***** Provided data *****

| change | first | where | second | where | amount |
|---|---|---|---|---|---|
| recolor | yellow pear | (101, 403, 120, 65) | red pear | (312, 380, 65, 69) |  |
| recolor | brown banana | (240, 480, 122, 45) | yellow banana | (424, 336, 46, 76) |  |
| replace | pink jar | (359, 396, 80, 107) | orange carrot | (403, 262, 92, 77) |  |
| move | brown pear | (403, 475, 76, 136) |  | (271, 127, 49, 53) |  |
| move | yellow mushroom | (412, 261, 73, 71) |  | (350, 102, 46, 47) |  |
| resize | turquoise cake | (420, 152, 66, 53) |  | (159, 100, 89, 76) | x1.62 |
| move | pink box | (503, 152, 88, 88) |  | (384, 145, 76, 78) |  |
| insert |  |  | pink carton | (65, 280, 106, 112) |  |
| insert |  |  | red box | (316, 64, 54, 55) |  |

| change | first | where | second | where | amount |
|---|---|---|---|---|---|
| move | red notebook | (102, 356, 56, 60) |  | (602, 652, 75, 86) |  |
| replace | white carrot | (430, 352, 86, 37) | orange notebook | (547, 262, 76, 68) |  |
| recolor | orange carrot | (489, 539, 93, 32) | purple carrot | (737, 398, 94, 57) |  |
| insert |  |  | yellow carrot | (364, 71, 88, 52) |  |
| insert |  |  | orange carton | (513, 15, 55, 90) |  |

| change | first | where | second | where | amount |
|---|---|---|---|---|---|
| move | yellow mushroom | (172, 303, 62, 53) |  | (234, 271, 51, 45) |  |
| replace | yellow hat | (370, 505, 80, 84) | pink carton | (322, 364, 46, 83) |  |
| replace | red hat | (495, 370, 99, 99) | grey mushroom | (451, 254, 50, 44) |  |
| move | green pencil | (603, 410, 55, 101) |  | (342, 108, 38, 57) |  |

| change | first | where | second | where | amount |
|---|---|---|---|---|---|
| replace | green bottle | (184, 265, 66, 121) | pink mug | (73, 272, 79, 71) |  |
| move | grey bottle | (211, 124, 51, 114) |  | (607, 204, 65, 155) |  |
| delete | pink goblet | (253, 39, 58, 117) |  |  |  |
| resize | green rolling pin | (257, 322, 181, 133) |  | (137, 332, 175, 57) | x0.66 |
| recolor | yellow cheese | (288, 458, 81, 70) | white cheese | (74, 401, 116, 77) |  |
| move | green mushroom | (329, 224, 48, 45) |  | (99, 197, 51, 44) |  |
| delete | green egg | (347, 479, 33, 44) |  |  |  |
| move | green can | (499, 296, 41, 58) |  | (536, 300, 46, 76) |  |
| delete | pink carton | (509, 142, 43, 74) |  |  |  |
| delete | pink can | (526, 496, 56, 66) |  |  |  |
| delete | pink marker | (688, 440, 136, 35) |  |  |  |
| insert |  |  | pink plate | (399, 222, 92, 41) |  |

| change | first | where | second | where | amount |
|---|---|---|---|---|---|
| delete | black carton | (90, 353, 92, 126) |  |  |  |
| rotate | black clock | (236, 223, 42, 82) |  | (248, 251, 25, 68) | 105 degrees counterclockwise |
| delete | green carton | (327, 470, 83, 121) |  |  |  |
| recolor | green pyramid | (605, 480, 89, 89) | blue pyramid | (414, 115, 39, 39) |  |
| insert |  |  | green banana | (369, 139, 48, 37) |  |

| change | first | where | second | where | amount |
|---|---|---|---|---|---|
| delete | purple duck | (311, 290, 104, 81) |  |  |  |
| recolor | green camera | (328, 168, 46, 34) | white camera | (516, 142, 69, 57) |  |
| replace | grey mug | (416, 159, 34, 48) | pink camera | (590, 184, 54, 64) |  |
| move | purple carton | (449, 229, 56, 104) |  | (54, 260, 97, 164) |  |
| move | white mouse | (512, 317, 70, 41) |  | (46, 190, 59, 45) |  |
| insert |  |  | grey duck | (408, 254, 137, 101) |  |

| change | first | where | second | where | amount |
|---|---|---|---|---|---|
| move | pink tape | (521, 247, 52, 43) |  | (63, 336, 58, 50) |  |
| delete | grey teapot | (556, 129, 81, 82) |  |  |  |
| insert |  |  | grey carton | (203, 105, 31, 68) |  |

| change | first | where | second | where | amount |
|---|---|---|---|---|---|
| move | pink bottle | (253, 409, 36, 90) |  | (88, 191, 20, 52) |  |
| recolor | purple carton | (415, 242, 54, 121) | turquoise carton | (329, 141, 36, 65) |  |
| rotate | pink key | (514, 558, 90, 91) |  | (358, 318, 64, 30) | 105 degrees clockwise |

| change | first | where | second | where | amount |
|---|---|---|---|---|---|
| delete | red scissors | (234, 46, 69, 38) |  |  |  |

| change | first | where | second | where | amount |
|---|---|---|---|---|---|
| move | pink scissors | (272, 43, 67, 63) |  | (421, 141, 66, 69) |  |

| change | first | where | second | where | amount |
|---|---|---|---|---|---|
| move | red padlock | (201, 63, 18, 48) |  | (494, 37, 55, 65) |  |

*****

Beginning with the line that has "152, 88, 88)" and ending with the line that has "280, 106, 112)", set down the lines above exactly and include no others.

| move | pink box | (503, 152, 88, 88) |  | (384, 145, 76, 78) |  |
| insert |  |  | pink carton | (65, 280, 106, 112) |  |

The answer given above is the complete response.